_TASK PROMPT:_
Transcribe the data exactly, omitting whatever pictures it holds.

_DATA PROVIDED:_
++++

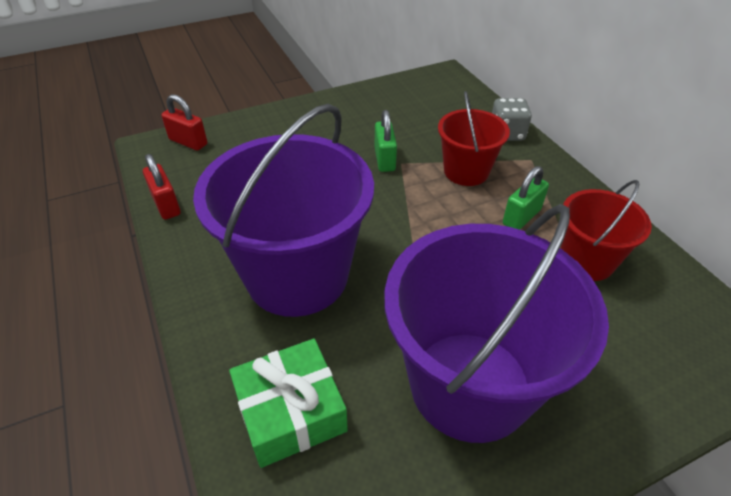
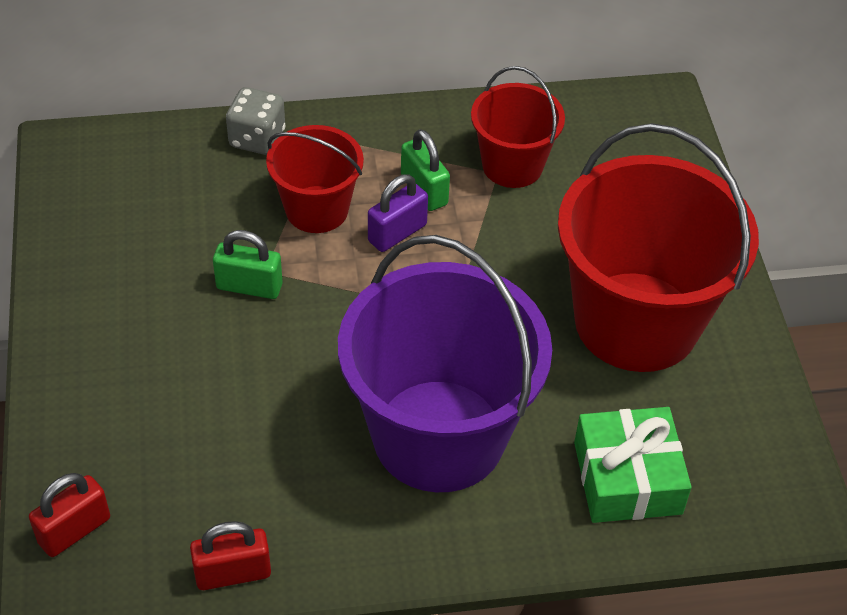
camera: 75 degrees left, 5 degrees up
(469, 384) = (636, 322): purple bucket -> red bucket
(471, 212) = (397, 233): none -> purple padlock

++++

_RESULT:_
camera: 75 degrees left, 5 degrees up
(469, 384) = (636, 322): purple bucket -> red bucket
(471, 212) = (397, 233): none -> purple padlock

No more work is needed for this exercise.